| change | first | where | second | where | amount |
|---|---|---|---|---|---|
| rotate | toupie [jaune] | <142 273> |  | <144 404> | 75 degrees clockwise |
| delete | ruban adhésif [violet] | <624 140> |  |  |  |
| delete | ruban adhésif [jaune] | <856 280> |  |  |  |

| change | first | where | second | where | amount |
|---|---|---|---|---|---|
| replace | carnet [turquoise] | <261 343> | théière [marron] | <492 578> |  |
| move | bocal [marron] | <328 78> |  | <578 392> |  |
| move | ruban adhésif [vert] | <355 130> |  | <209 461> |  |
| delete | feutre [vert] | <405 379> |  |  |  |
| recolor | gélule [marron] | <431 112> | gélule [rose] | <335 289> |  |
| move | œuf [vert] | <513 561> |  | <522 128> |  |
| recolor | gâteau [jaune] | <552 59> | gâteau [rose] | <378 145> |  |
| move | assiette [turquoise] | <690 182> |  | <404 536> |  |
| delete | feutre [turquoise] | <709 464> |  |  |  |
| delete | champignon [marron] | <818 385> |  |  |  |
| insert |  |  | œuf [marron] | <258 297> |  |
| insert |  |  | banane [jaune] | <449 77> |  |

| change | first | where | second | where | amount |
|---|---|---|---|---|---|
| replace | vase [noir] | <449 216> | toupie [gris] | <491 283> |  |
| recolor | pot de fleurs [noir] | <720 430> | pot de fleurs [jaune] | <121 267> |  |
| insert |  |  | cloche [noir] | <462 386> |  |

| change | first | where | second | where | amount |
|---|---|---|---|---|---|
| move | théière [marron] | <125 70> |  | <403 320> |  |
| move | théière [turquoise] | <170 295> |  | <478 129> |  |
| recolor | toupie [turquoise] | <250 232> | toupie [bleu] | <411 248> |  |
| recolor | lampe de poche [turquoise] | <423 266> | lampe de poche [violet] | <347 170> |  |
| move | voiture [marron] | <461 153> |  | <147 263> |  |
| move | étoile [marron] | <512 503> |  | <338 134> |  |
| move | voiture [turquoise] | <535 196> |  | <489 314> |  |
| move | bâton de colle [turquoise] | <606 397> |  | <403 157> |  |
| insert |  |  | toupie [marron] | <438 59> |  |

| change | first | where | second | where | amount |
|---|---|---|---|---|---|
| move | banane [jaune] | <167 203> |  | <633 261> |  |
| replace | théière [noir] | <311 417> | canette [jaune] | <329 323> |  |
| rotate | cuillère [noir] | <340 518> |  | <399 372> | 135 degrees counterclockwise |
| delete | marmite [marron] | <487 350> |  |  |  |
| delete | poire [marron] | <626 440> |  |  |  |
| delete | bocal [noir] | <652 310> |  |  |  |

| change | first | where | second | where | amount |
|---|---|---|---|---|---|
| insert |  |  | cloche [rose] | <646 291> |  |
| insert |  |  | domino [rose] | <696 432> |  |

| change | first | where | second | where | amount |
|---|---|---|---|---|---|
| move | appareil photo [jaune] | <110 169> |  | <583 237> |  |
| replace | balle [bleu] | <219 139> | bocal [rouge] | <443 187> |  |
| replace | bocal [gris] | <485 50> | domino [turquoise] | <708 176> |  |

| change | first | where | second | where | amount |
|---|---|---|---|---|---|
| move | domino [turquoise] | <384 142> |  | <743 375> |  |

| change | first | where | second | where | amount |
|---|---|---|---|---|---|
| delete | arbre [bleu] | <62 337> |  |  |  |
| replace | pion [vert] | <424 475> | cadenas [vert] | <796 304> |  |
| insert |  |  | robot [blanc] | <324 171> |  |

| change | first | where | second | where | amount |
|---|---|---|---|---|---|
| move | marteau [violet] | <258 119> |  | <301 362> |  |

• • • •

Each line of the data above is to be duplicated exactly.

| change | first | where | second | where | amount |
|---|---|---|---|---|---|
| rotate | toupie [jaune] | <142 273> |  | <144 404> | 75 degrees clockwise |
| delete | ruban adhésif [violet] | <624 140> |  |  |  |
| delete | ruban adhésif [jaune] | <856 280> |  |  |  |

| change | first | where | second | where | amount |
|---|---|---|---|---|---|
| replace | carnet [turquoise] | <261 343> | théière [marron] | <492 578> |  |
| move | bocal [marron] | <328 78> |  | <578 392> |  |
| move | ruban adhésif [vert] | <355 130> |  | <209 461> |  |
| delete | feutre [vert] | <405 379> |  |  |  |
| recolor | gélule [marron] | <431 112> | gélule [rose] | <335 289> |  |
| move | œuf [vert] | <513 561> |  | <522 128> |  |
| recolor | gâteau [jaune] | <552 59> | gâteau [rose] | <378 145> |  |
| move | assiette [turquoise] | <690 182> |  | <404 536> |  |
| delete | feutre [turquoise] | <709 464> |  |  |  |
| delete | champignon [marron] | <818 385> |  |  |  |
| insert |  |  | œuf [marron] | <258 297> |  |
| insert |  |  | banane [jaune] | <449 77> |  |

| change | first | where | second | where | amount |
|---|---|---|---|---|---|
| replace | vase [noir] | <449 216> | toupie [gris] | <491 283> |  |
| recolor | pot de fleurs [noir] | <720 430> | pot de fleurs [jaune] | <121 267> |  |
| insert |  |  | cloche [noir] | <462 386> |  |

| change | first | where | second | where | amount |
|---|---|---|---|---|---|
| move | théière [marron] | <125 70> |  | <403 320> |  |
| move | théière [turquoise] | <170 295> |  | <478 129> |  |
| recolor | toupie [turquoise] | <250 232> | toupie [bleu] | <411 248> |  |
| recolor | lampe de poche [turquoise] | <423 266> | lampe de poche [violet] | <347 170> |  |
| move | voiture [marron] | <461 153> |  | <147 263> |  |
| move | étoile [marron] | <512 503> |  | <338 134> |  |
| move | voiture [turquoise] | <535 196> |  | <489 314> |  |
| move | bâton de colle [turquoise] | <606 397> |  | <403 157> |  |
| insert |  |  | toupie [marron] | <438 59> |  |

| change | first | where | second | where | amount |
|---|---|---|---|---|---|
| move | banane [jaune] | <167 203> |  | <633 261> |  |
| replace | théière [noir] | <311 417> | canette [jaune] | <329 323> |  |
| rotate | cuillère [noir] | <340 518> |  | <399 372> | 135 degrees counterclockwise |
| delete | marmite [marron] | <487 350> |  |  |  |
| delete | poire [marron] | <626 440> |  |  |  |
| delete | bocal [noir] | <652 310> |  |  |  |

| change | first | where | second | where | amount |
|---|---|---|---|---|---|
| insert |  |  | cloche [rose] | <646 291> |  |
| insert |  |  | domino [rose] | <696 432> |  |

| change | first | where | second | where | amount |
|---|---|---|---|---|---|
| move | appareil photo [jaune] | <110 169> |  | <583 237> |  |
| replace | balle [bleu] | <219 139> | bocal [rouge] | <443 187> |  |
| replace | bocal [gris] | <485 50> | domino [turquoise] | <708 176> |  |

| change | first | where | second | where | amount |
|---|---|---|---|---|---|
| move | domino [turquoise] | <384 142> |  | <743 375> |  |

| change | first | where | second | where | amount |
|---|---|---|---|---|---|
| delete | arbre [bleu] | <62 337> |  |  |  |
| replace | pion [vert] | <424 475> | cadenas [vert] | <796 304> |  |
| insert |  |  | robot [blanc] | <324 171> |  |

| change | first | where | second | where | amount |
|---|---|---|---|---|---|
| move | marteau [violet] | <258 119> |  | <301 362> |  |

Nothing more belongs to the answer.